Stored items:
■ ■ ■ ■ ■

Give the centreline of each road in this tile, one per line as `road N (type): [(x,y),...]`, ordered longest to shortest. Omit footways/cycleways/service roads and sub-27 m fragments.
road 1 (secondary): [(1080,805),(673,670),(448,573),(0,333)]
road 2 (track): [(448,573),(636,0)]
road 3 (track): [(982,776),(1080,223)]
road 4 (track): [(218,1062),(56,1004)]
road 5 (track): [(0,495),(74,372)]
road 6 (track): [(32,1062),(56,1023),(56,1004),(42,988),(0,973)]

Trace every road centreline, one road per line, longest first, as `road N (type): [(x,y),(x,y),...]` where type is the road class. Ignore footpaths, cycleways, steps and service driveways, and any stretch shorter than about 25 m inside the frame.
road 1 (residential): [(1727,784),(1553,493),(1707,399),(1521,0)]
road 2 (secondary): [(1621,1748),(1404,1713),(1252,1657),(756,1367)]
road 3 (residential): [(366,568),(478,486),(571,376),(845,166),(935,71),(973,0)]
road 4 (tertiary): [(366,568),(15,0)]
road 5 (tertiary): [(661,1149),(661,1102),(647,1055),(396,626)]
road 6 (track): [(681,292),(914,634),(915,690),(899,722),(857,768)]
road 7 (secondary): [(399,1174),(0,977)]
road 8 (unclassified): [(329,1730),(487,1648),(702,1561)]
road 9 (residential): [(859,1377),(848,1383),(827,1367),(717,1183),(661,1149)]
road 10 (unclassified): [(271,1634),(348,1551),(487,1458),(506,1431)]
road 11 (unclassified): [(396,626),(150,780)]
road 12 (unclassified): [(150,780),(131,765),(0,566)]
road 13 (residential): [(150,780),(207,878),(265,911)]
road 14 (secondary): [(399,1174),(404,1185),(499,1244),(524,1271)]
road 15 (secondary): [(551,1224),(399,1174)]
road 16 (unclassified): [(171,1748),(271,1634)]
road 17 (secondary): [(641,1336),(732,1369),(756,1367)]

■ ■ ■ ■ ■

The response should be an exact copy of every line above.

Give the centreline of each road in this tile, one per line as `road N (type): [(x,y),...]`, ordered longest to shortest. Omit footways/cycleways/service roads and sub-27 m fragments.
road 1 (secondary): [(1080,805),(673,670),(448,573),(0,333)]
road 2 (track): [(448,573),(636,0)]
road 3 (track): [(982,776),(1080,223)]
road 4 (track): [(218,1062),(56,1004)]
road 5 (track): [(0,495),(74,372)]
road 6 (track): [(32,1062),(56,1023),(56,1004),(42,988),(0,973)]

Trace every road centreline, one road per line, longest first, as `road N (type): [(x,y),(x,y),...]` where type is the road class. Ignore footpaths, cycleways, steps and service driveways, and any stretch shorter than about 25 m inside the frame.
road 1 (residential): [(1727,784),(1553,493),(1707,399),(1521,0)]
road 2 (secondary): [(1621,1748),(1404,1713),(1252,1657),(756,1367)]
road 3 (residential): [(366,568),(478,486),(571,376),(845,166),(935,71),(973,0)]
road 4 (tertiary): [(366,568),(15,0)]
road 5 (tertiary): [(661,1149),(661,1102),(647,1055),(396,626)]
road 6 (track): [(681,292),(914,634),(915,690),(899,722),(857,768)]
road 7 (secondary): [(399,1174),(0,977)]
road 8 (unclassified): [(329,1730),(487,1648),(702,1561)]
road 9 (residential): [(859,1377),(848,1383),(827,1367),(717,1183),(661,1149)]
road 10 (unclassified): [(271,1634),(348,1551),(487,1458),(506,1431)]
road 11 (unclassified): [(396,626),(150,780)]
road 12 (unclassified): [(150,780),(131,765),(0,566)]
road 13 (residential): [(150,780),(207,878),(265,911)]
road 14 (secondary): [(399,1174),(404,1185),(499,1244),(524,1271)]
road 15 (secondary): [(551,1224),(399,1174)]
road 16 (unclassified): [(171,1748),(271,1634)]
road 17 (secondary): [(641,1336),(732,1369),(756,1367)]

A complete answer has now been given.